* **Goal of the exercise**:
Please go through the records below and return every line holding the word "none".

+++

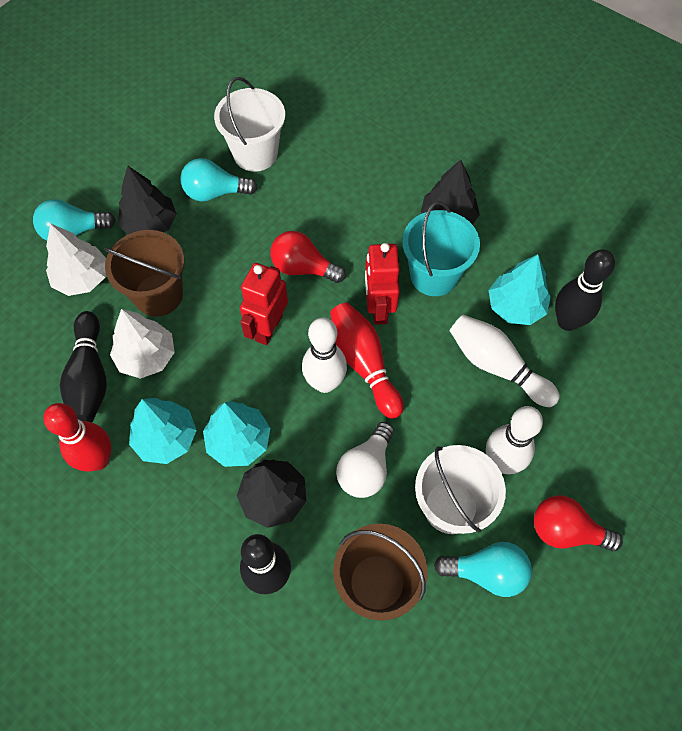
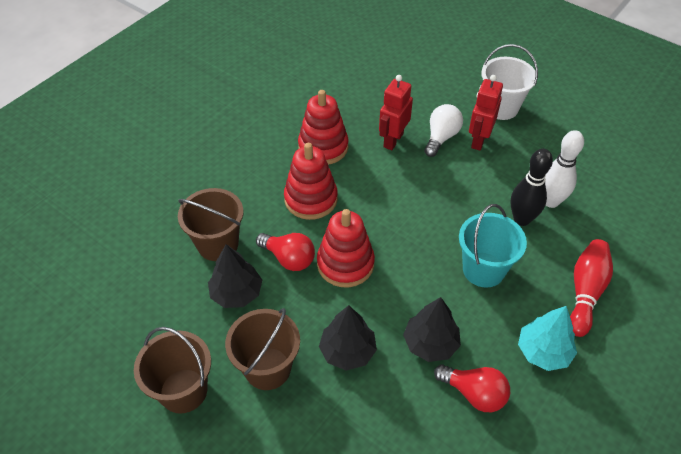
black bowling pin: [60,311,107,423] [240,534,291,594] [555,249,615,331] = 3 -> [510,149,553,226] = 1
brown bucket: [104,230,184,316] [333,524,428,620] = 2 -> [134,327,211,414] [178,188,243,261] [225,308,300,390] = 3
red bowling pin: [43,403,111,471] [330,302,404,419] = 2 -> [570,239,613,337] = 1
red stacking toy: none = 0 -> [284,143,338,220] [298,90,348,165] [317,209,375,287] = 3
turquoise light bulb: [33,199,116,241] [180,158,257,202] [434,542,532,597] = 3 -> none = 0
turquoise tree: [129,398,197,464] [203,401,270,467] [488,254,551,325] = 3 -> [518,306,577,371] = 1
white bowling pin: [302,317,347,393] [449,314,560,407] [486,406,543,474] = 3 -> [545,130,584,208] = 1
white bucket: [214,77,285,172] [415,445,506,534] = 2 -> [481,44,538,120] = 1
white tree: [46,223,106,296] [110,309,175,379] = 2 -> none = 0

+++

* **Response below**:
red stacking toy: none = 0 -> [284,143,338,220] [298,90,348,165] [317,209,375,287] = 3
turquoise light bulb: [33,199,116,241] [180,158,257,202] [434,542,532,597] = 3 -> none = 0
white tree: [46,223,106,296] [110,309,175,379] = 2 -> none = 0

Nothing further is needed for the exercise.